■ PROBLEM REQUIREMENTS ■
Where in the entries below does "right" appear? Copy every line that has it.

■ RECORDS FOR PROCESSING ■

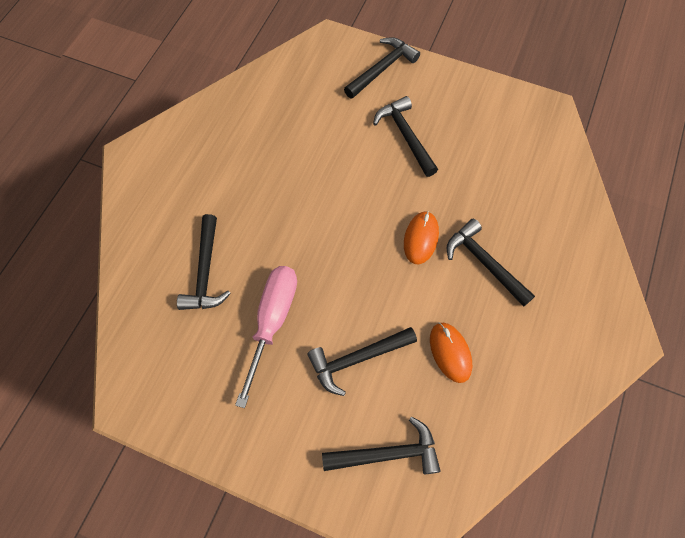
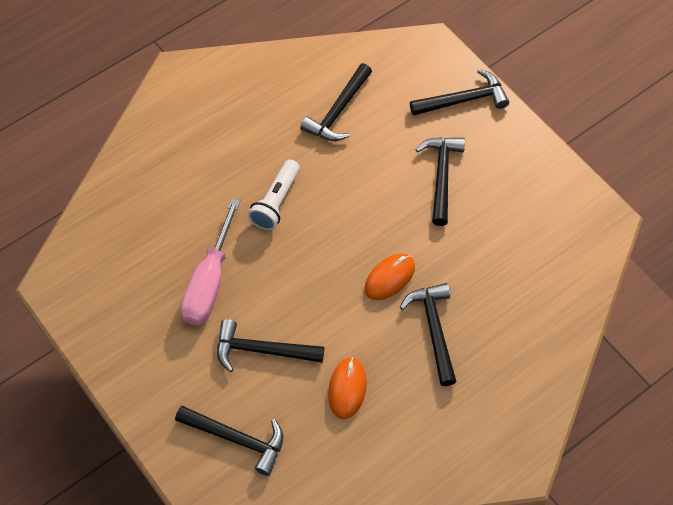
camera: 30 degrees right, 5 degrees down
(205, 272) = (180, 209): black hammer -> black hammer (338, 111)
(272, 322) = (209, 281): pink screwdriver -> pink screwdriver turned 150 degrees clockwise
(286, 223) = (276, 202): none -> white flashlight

* * *

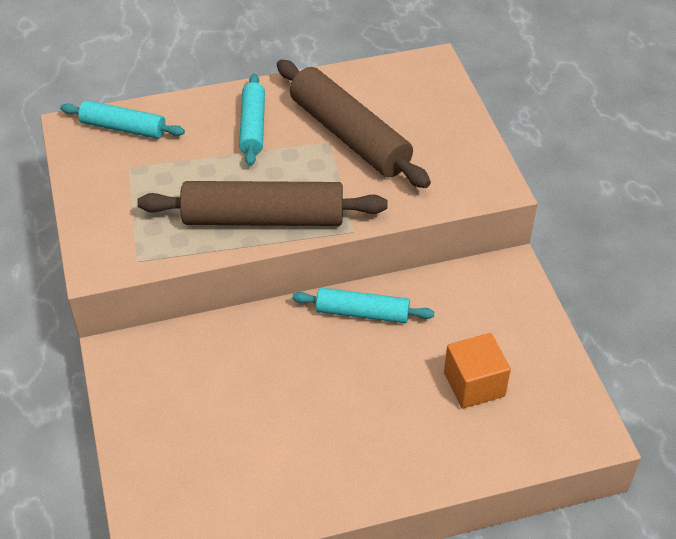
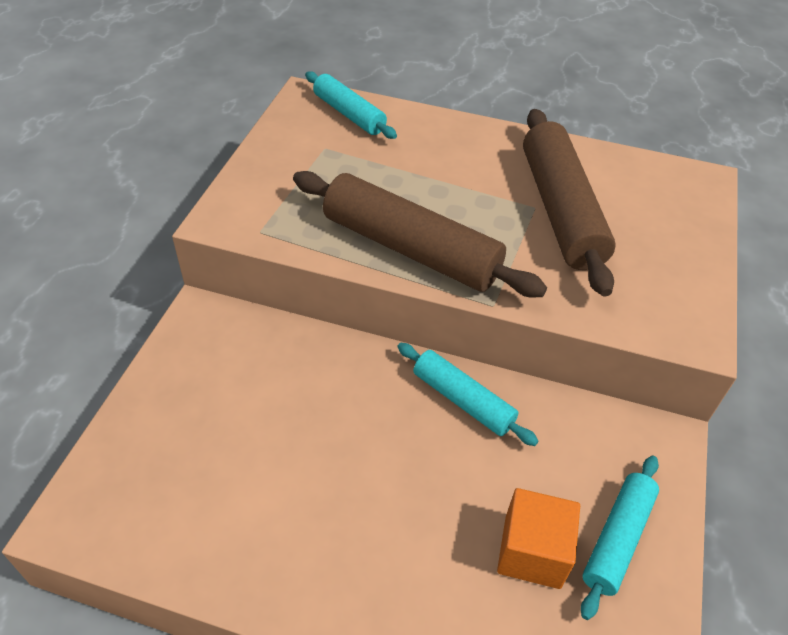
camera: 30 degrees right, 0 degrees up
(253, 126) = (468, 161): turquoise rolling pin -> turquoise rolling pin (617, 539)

■ YOUR SOLUTION ■
camera: 30 degrees right, 5 degrees down
camera: 30 degrees right, 0 degrees up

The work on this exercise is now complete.